Lines from the line with "was: purple_spoon" to the line with "was: purple_light_bulb" in the entries below, and only those, must be output exactly, with both ends included.

##### Recorded information #####

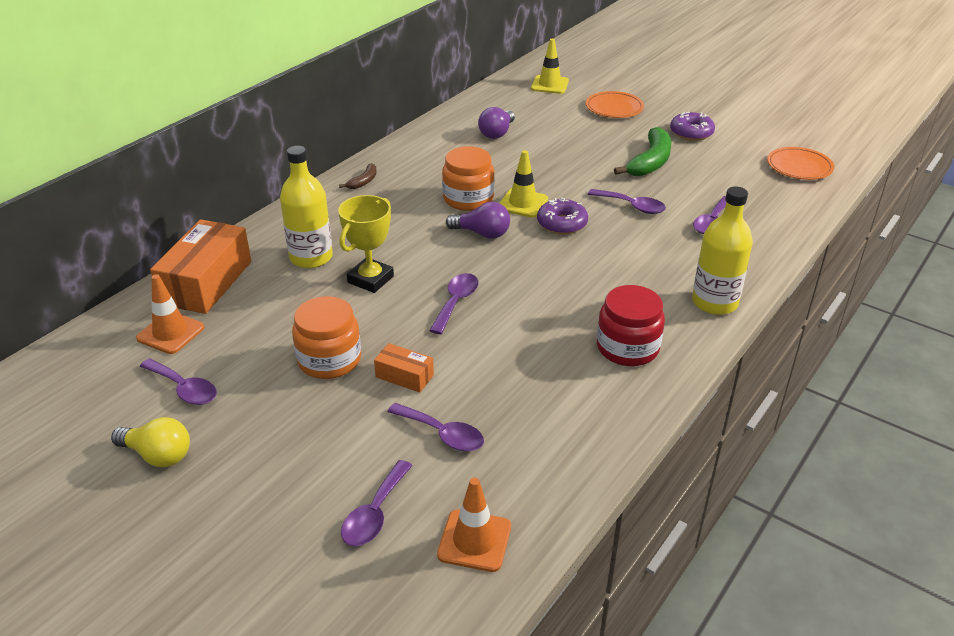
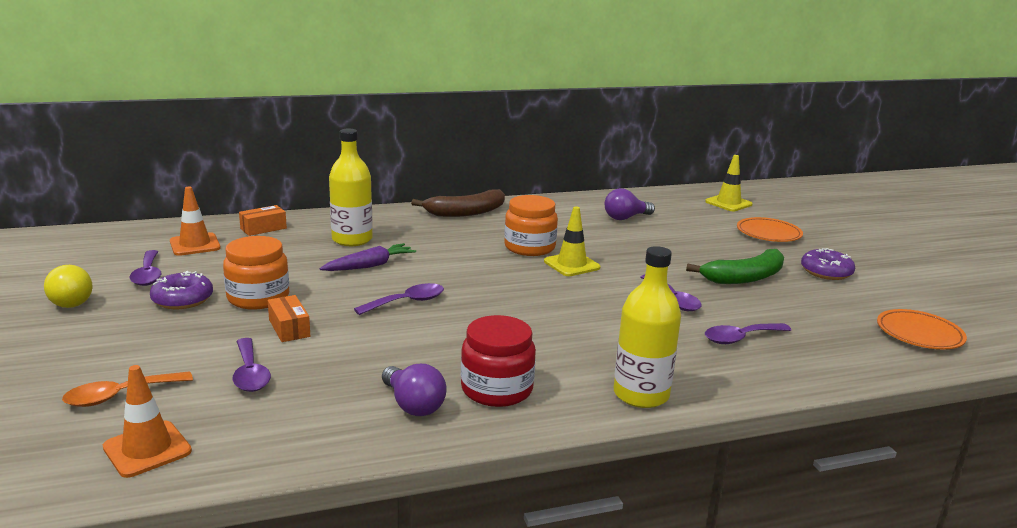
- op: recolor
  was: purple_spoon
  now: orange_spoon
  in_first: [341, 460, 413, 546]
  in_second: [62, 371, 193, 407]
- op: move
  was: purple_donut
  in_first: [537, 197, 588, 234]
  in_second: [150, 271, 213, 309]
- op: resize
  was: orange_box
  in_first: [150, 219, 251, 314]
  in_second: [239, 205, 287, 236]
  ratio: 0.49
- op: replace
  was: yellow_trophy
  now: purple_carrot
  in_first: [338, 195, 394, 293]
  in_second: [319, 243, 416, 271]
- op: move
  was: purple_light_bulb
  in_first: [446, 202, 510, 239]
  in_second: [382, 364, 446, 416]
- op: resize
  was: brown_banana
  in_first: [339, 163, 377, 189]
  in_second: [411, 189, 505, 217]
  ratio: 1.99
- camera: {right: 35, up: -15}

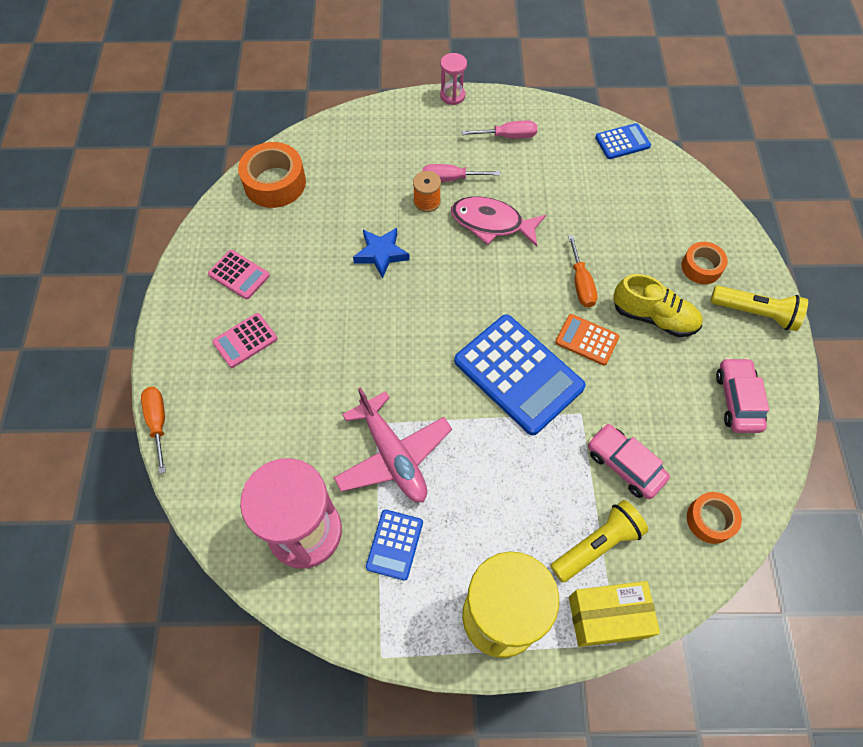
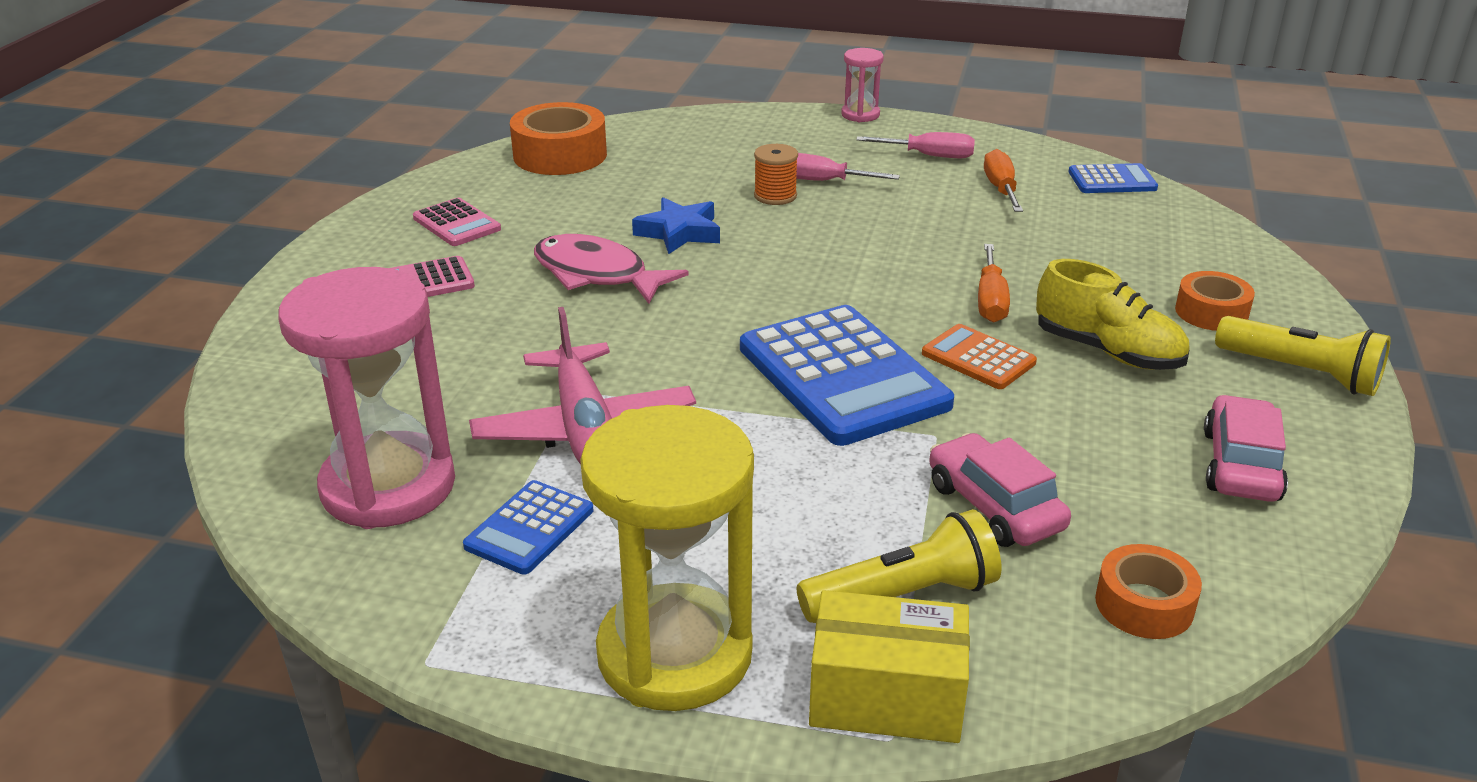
- op: move
  was: pink_fish
  in_first: [451, 197, 546, 247]
  in_second: [534, 234, 689, 304]
- op: move
  was: orange_screwdriver
  in_first: [141, 387, 166, 474]
  in_second: [984, 149, 1023, 212]
- camera: {right: 15, up: -30}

#####

* **Written response**:
  was: purple_spoon
  now: orange_spoon
  in_first: [341, 460, 413, 546]
  in_second: [62, 371, 193, 407]
- op: move
  was: purple_donut
  in_first: [537, 197, 588, 234]
  in_second: [150, 271, 213, 309]
- op: resize
  was: orange_box
  in_first: [150, 219, 251, 314]
  in_second: [239, 205, 287, 236]
  ratio: 0.49
- op: replace
  was: yellow_trophy
  now: purple_carrot
  in_first: [338, 195, 394, 293]
  in_second: [319, 243, 416, 271]
- op: move
  was: purple_light_bulb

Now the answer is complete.